** START OF Record extracts **

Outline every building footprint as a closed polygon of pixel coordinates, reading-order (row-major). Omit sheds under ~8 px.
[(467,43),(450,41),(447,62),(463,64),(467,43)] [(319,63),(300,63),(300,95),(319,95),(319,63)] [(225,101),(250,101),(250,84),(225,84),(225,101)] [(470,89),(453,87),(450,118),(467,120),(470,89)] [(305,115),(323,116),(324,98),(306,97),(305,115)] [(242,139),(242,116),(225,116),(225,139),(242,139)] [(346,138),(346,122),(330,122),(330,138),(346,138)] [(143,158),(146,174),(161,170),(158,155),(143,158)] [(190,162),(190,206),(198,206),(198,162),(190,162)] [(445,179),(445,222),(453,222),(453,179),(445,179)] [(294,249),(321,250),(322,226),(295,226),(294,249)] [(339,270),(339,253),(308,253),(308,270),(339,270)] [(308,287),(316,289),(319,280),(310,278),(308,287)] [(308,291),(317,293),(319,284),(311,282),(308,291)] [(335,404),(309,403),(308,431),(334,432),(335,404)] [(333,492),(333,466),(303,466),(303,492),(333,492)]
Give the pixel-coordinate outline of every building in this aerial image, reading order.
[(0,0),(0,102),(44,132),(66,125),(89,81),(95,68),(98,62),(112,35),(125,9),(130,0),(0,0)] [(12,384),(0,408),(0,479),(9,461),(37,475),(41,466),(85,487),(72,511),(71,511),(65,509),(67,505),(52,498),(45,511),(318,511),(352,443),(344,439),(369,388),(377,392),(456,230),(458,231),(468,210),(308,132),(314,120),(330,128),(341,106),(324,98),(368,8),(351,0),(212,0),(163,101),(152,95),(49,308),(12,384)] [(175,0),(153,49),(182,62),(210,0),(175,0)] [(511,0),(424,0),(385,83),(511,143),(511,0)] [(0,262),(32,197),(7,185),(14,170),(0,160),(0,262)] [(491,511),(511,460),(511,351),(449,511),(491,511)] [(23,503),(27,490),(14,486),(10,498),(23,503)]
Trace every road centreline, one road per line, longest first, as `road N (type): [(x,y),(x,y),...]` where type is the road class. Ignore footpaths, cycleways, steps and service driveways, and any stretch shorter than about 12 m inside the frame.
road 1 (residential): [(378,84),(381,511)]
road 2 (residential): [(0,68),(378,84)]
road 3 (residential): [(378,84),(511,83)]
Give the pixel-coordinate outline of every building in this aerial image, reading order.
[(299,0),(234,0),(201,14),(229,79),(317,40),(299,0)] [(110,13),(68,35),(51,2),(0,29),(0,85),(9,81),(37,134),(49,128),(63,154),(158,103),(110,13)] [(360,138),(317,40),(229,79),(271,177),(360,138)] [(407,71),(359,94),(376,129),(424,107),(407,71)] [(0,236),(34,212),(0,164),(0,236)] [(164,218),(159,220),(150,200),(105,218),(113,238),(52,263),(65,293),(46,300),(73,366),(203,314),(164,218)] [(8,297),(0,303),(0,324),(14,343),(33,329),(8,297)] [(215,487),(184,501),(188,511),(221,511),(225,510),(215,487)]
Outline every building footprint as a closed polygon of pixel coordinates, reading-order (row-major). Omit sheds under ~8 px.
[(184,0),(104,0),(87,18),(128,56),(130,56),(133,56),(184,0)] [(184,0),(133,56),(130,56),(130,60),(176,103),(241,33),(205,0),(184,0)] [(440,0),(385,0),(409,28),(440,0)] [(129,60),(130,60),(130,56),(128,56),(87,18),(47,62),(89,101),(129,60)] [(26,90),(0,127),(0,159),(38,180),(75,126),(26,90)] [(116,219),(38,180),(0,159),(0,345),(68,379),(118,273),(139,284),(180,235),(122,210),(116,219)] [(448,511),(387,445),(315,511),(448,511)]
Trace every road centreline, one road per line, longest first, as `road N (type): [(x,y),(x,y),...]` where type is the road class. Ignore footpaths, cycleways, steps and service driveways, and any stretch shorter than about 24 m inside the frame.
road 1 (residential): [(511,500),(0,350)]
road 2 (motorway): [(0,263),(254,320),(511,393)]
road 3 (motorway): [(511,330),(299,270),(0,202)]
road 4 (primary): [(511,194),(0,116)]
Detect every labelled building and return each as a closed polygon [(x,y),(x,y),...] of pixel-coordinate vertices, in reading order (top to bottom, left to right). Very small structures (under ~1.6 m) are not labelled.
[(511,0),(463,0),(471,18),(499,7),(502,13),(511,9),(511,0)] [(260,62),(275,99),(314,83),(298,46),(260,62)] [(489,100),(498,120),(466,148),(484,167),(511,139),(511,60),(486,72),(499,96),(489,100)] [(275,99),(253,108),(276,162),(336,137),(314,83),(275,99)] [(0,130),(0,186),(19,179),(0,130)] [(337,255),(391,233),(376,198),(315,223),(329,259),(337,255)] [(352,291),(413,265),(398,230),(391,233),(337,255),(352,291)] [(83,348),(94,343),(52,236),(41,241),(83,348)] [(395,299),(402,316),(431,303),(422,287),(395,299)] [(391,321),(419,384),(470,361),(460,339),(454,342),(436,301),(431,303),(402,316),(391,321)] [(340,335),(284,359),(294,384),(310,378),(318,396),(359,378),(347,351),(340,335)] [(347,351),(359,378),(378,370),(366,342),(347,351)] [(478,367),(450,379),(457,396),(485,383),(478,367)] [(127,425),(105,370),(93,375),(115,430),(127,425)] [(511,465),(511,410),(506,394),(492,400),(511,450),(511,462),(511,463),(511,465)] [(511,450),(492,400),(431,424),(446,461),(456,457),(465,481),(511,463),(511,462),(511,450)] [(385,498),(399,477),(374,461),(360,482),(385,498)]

** END OF Record extracts **

> [Task details]
Reproduce the listing above in full, line for line, without altering any character.

> [Written solution]
Outline every building footprint as a closed polygon of pixel coordinates, reading-order (row-major). Omit sheds under ~8 px.
[(467,43),(450,41),(447,62),(463,64),(467,43)] [(319,63),(300,63),(300,95),(319,95),(319,63)] [(225,101),(250,101),(250,84),(225,84),(225,101)] [(470,89),(453,87),(450,118),(467,120),(470,89)] [(305,115),(323,116),(324,98),(306,97),(305,115)] [(242,139),(242,116),(225,116),(225,139),(242,139)] [(346,138),(346,122),(330,122),(330,138),(346,138)] [(143,158),(146,174),(161,170),(158,155),(143,158)] [(190,162),(190,206),(198,206),(198,162),(190,162)] [(445,179),(445,222),(453,222),(453,179),(445,179)] [(294,249),(321,250),(322,226),(295,226),(294,249)] [(339,270),(339,253),(308,253),(308,270),(339,270)] [(308,287),(316,289),(319,280),(310,278),(308,287)] [(308,291),(317,293),(319,284),(311,282),(308,291)] [(335,404),(309,403),(308,431),(334,432),(335,404)] [(333,492),(333,466),(303,466),(303,492),(333,492)]
Give the pixel-coordinate outline of every building in this aerial image, reading order.
[(0,0),(0,102),(44,132),(66,125),(89,81),(95,68),(98,62),(112,35),(125,9),(130,0),(0,0)] [(12,384),(0,408),(0,479),(9,461),(37,475),(41,466),(85,487),(72,511),(71,511),(65,509),(67,505),(52,498),(45,511),(318,511),(352,443),(344,439),(369,388),(377,392),(456,230),(458,231),(468,210),(308,132),(314,120),(330,128),(341,106),(324,98),(368,8),(351,0),(212,0),(163,101),(152,95),(49,308),(12,384)] [(175,0),(153,49),(182,62),(210,0),(175,0)] [(511,0),(424,0),(385,83),(511,143),(511,0)] [(0,262),(32,197),(7,185),(14,170),(0,160),(0,262)] [(491,511),(511,460),(511,351),(449,511),(491,511)] [(23,503),(27,490),(14,486),(10,498),(23,503)]
Trace every road centreline, one road per line, longest first, as `road N (type): [(x,y),(x,y),...]` where type is the road class. Ignore footpaths, cycleways, steps and service driveways, and any stretch shorter than about 12 m inside the frame.
road 1 (residential): [(378,84),(381,511)]
road 2 (residential): [(0,68),(378,84)]
road 3 (residential): [(378,84),(511,83)]
Give the pixel-coordinate outline of every building in this aerial image, reading order.
[(299,0),(234,0),(201,14),(229,79),(317,40),(299,0)] [(110,13),(68,35),(51,2),(0,29),(0,85),(9,81),(37,134),(49,128),(63,154),(158,103),(110,13)] [(360,138),(317,40),(229,79),(271,177),(360,138)] [(407,71),(359,94),(376,129),(424,107),(407,71)] [(0,236),(34,212),(0,164),(0,236)] [(164,218),(159,220),(150,200),(105,218),(113,238),(52,263),(65,293),(46,300),(73,366),(203,314),(164,218)] [(8,297),(0,303),(0,324),(14,343),(33,329),(8,297)] [(215,487),(184,501),(188,511),(221,511),(225,510),(215,487)]
Outline every building footprint as a closed polygon of pixel coordinates, reading-order (row-major). Omit sheds under ~8 px.
[(184,0),(104,0),(87,18),(128,56),(130,56),(133,56),(184,0)] [(184,0),(133,56),(130,56),(130,60),(176,103),(241,33),(205,0),(184,0)] [(440,0),(385,0),(409,28),(440,0)] [(129,60),(130,60),(130,56),(128,56),(87,18),(47,62),(89,101),(129,60)] [(26,90),(0,127),(0,159),(38,180),(75,126),(26,90)] [(116,219),(38,180),(0,159),(0,345),(68,379),(118,273),(139,284),(180,235),(122,210),(116,219)] [(448,511),(387,445),(315,511),(448,511)]
Trace every road centreline, one road per line, longest first, as `road N (type): [(x,y),(x,y),...]` where type is the road class. Ignore footpaths, cycleways, steps and service driveways, and any stretch shorter than about 24 m inside the frame.
road 1 (residential): [(511,500),(0,350)]
road 2 (motorway): [(0,263),(254,320),(511,393)]
road 3 (motorway): [(511,330),(299,270),(0,202)]
road 4 (primary): [(511,194),(0,116)]
Detect every labelled building and return each as a closed polygon [(x,y),(x,y),...] of pixel-coordinate vertices, in reading order (top to bottom, left to right). Very small structures (under ~1.6 m) are not labelled.
[(511,0),(463,0),(471,18),(499,7),(502,13),(511,9),(511,0)] [(260,62),(275,99),(314,83),(298,46),(260,62)] [(489,100),(498,120),(466,148),(484,167),(511,139),(511,60),(486,72),(499,96),(489,100)] [(275,99),(253,108),(276,162),(336,137),(314,83),(275,99)] [(0,130),(0,186),(19,179),(0,130)] [(337,255),(391,233),(376,198),(315,223),(329,259),(337,255)] [(352,291),(413,265),(398,230),(391,233),(337,255),(352,291)] [(83,348),(94,343),(52,236),(41,241),(83,348)] [(395,299),(402,316),(431,303),(422,287),(395,299)] [(391,321),(419,384),(470,361),(460,339),(454,342),(436,301),(431,303),(402,316),(391,321)] [(340,335),(284,359),(294,384),(310,378),(318,396),(359,378),(347,351),(340,335)] [(347,351),(359,378),(378,370),(366,342),(347,351)] [(478,367),(450,379),(457,396),(485,383),(478,367)] [(127,425),(105,370),(93,375),(115,430),(127,425)] [(511,465),(511,410),(506,394),(492,400),(511,450),(511,462),(511,463),(511,465)] [(511,450),(492,400),(431,424),(446,461),(456,457),(465,481),(511,463),(511,462),(511,450)] [(385,498),(399,477),(374,461),(360,482),(385,498)]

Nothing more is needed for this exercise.